- DESCRIPTION OF THE TASK
Print the listing in its entirety and exactly, leaving out images.

- RECORDED DATA
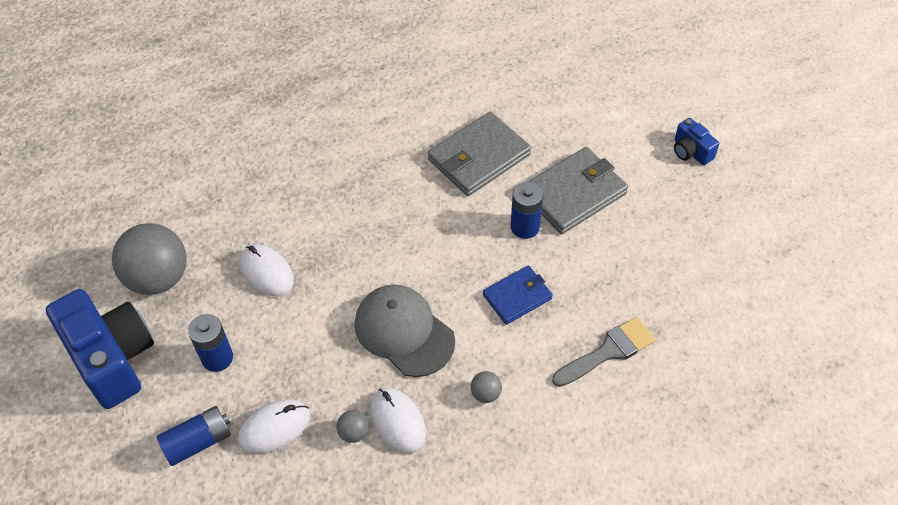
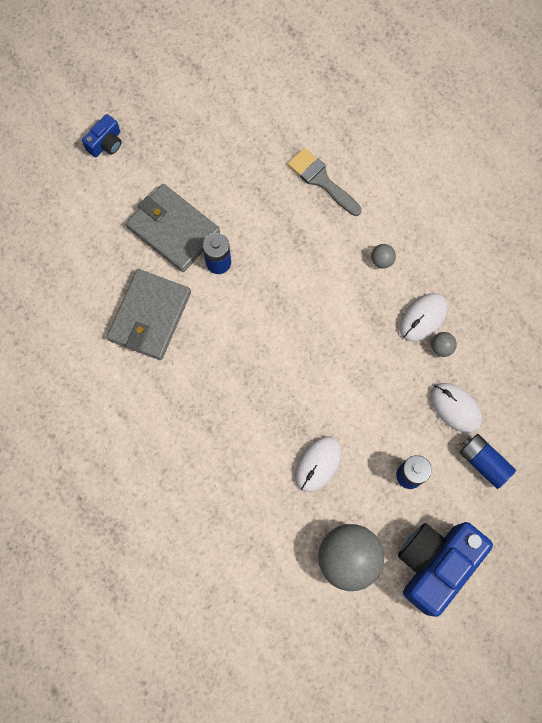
camera: 105 degrees left, 20 degrees up
(404, 332) = (345, 334): grey cap -> none
(479, 157) = (150, 316): grey wallet -> grey wallet turned 75 degrees clockwise
(517, 296) = (289, 255): blue wallet -> none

- SOLVED EXERCISE
camera: 105 degrees left, 20 degrees up
(404, 332) = (345, 334): grey cap -> none
(479, 157) = (150, 316): grey wallet -> grey wallet turned 75 degrees clockwise
(517, 296) = (289, 255): blue wallet -> none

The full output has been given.